## Instructions for the task
Every line from the one with "blue star: (348, 221) -> (385, 211), moved" to the one with "black cross: (439, 805)", including those two, is to be copied exactly; all other lines of the entries below are left out.

## Material shown

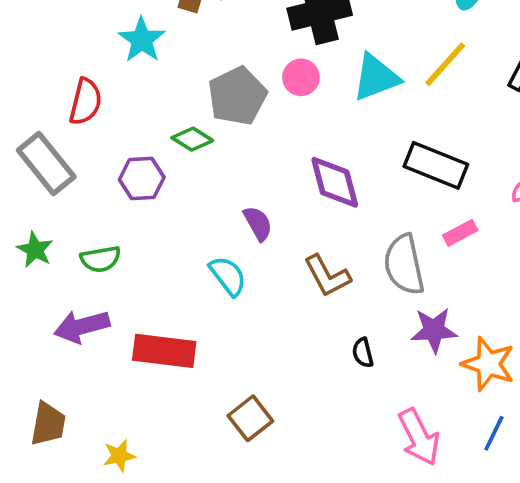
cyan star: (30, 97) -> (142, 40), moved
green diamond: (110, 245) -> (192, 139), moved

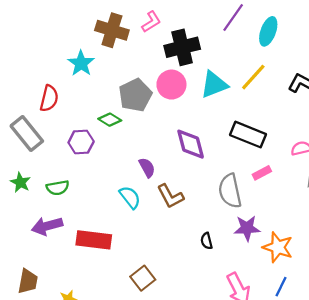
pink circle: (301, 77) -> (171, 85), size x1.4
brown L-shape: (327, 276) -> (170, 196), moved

* * *

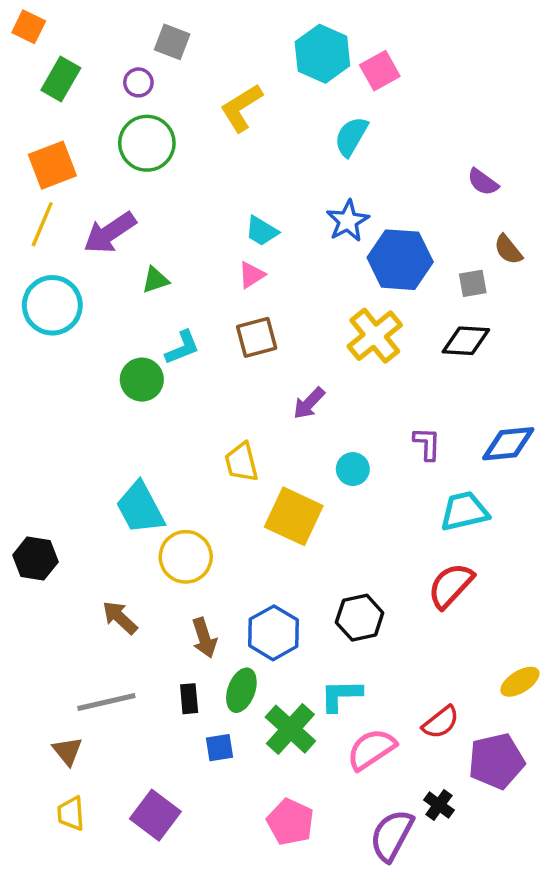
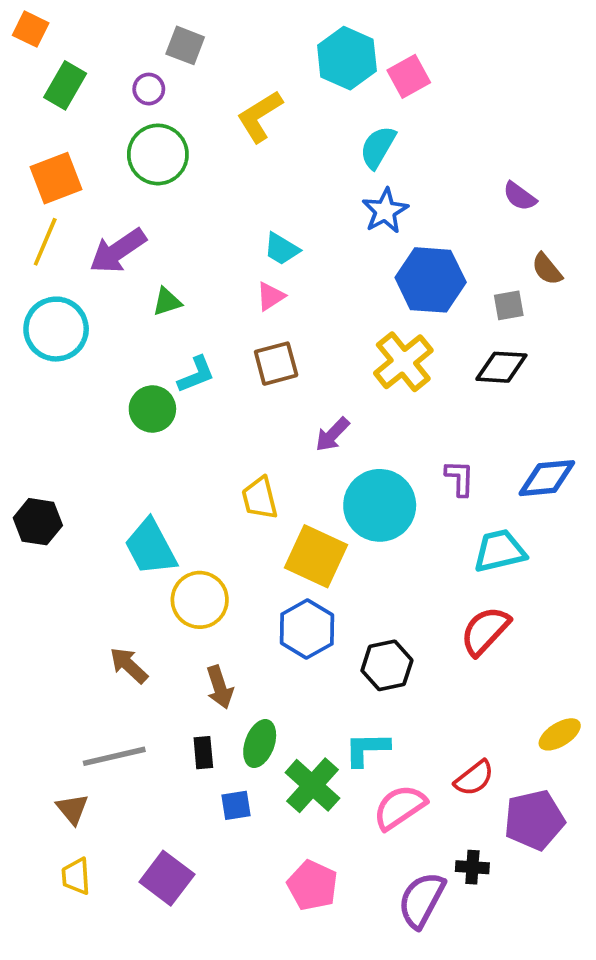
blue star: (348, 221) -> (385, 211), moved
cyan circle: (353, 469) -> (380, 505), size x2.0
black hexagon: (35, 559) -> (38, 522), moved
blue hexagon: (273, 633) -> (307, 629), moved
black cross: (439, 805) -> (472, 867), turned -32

## Exercise output
blue star: (348, 221) -> (385, 211), moved
cyan circle: (353, 469) -> (380, 505), size x2.0
black hexagon: (35, 559) -> (38, 522), moved
blue hexagon: (273, 633) -> (307, 629), moved
black cross: (439, 805) -> (472, 867), turned -32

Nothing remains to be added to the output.